**Scene edit records**:
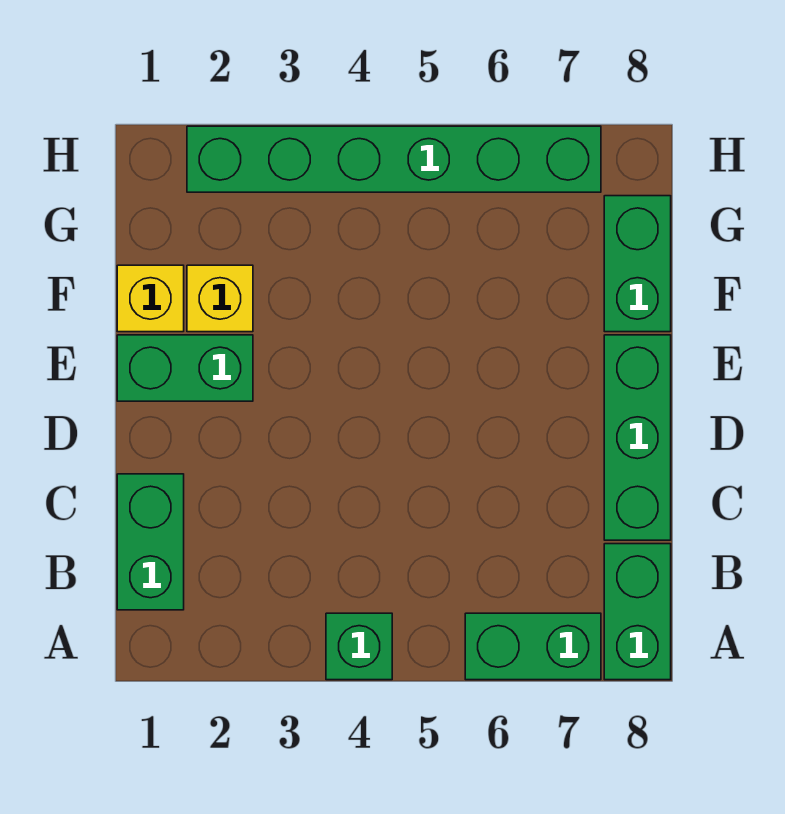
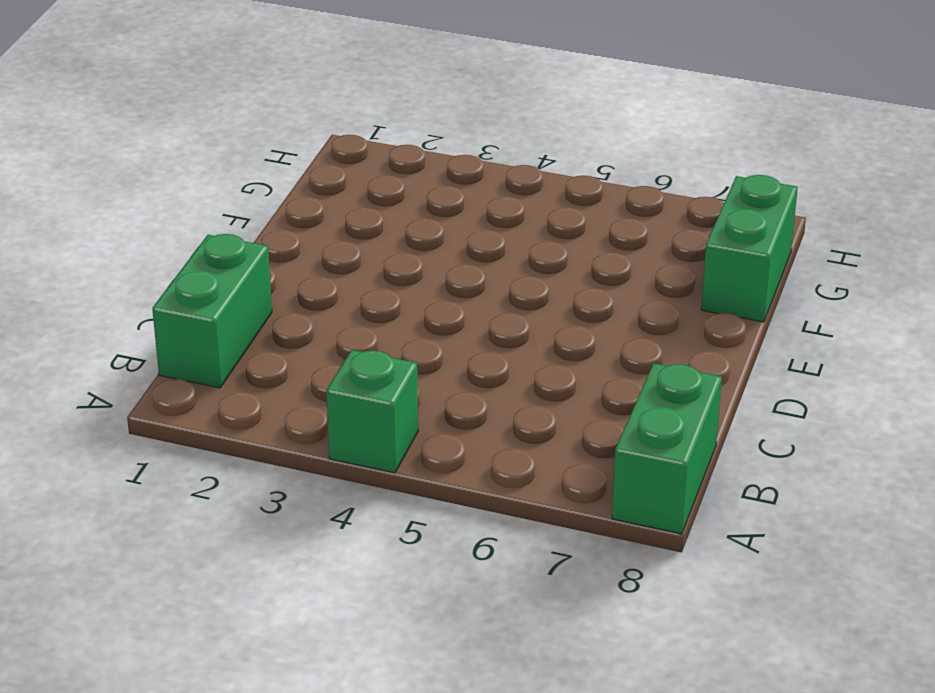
none -> green brick A6:A7 level 1
none -> green brick C8:E8 level 1

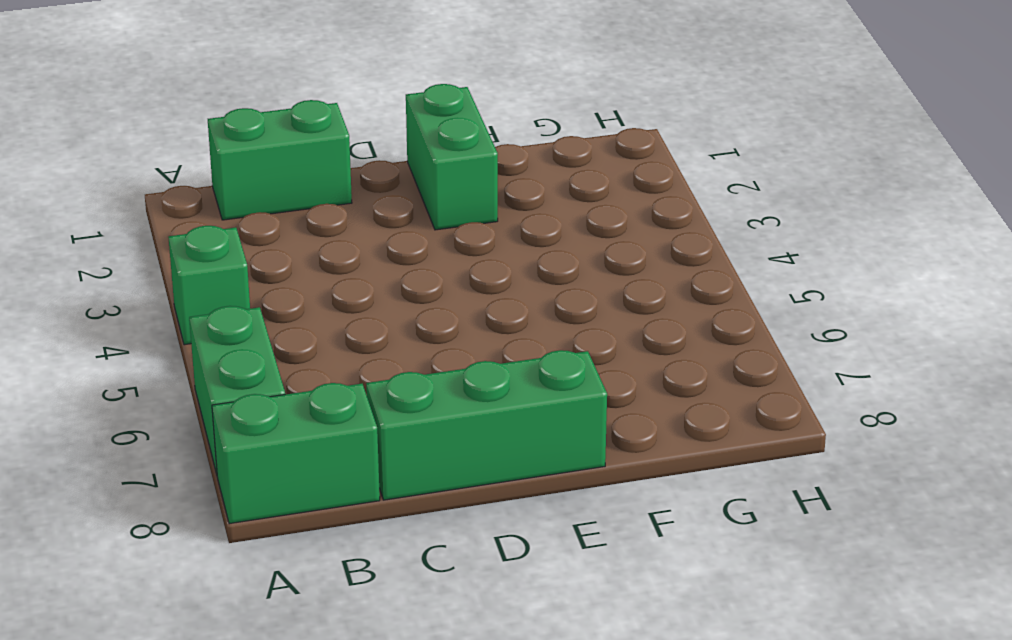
none -> yellow brick F1 level 1
none -> yellow brick F2 level 1

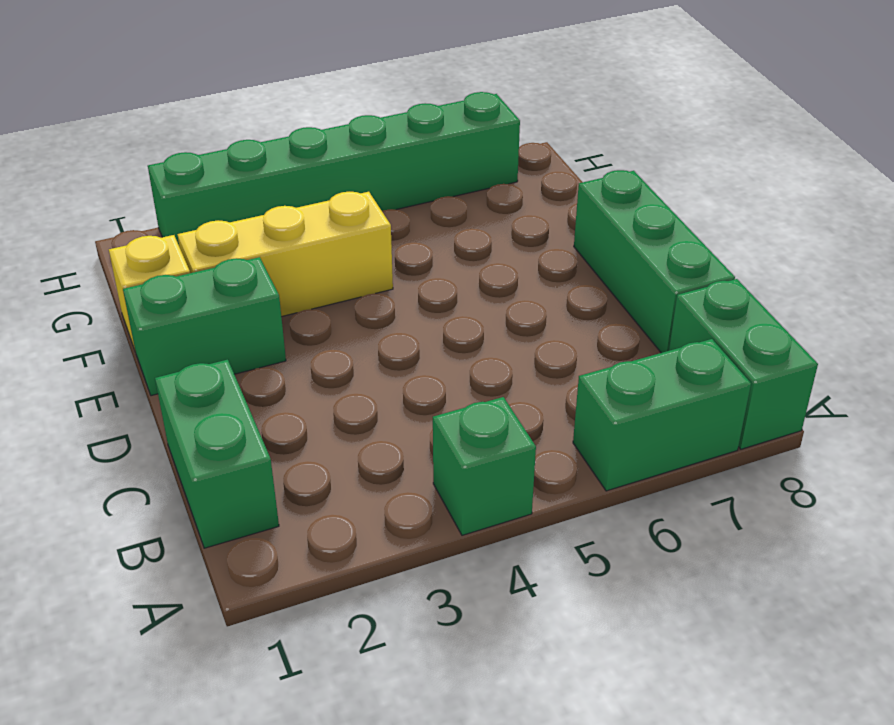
yellow brick F2:F4 level 1 -> yellow brick F2 level 1
none -> green brick F8:G8 level 1

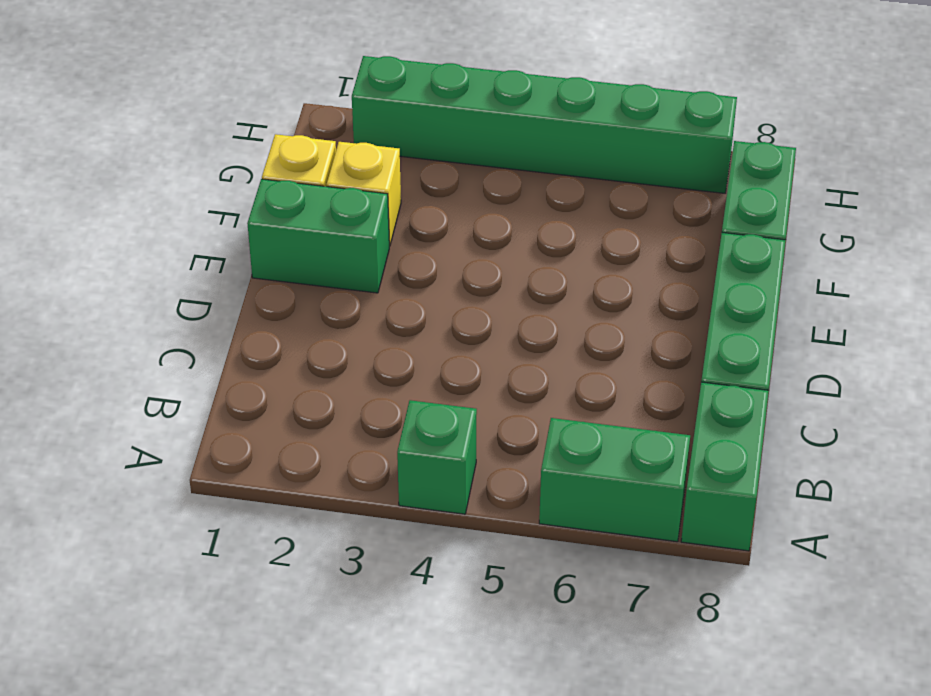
none -> green brick B1:C1 level 1

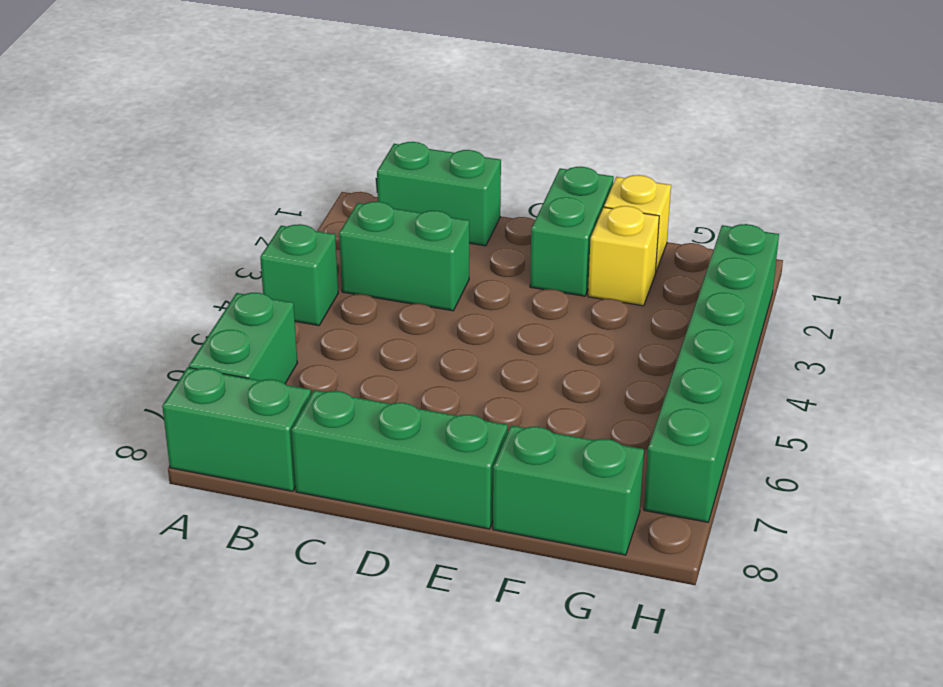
green brick B3:C3 level 1 -> none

**Task**:
Your task is to transcribe, exactly and without additions, every line from the one that contains "none -> green brick B1:C1 level 1" to the end of the entries above, both included. Omit all pictures.

**Task output**:
none -> green brick B1:C1 level 1

green brick B3:C3 level 1 -> none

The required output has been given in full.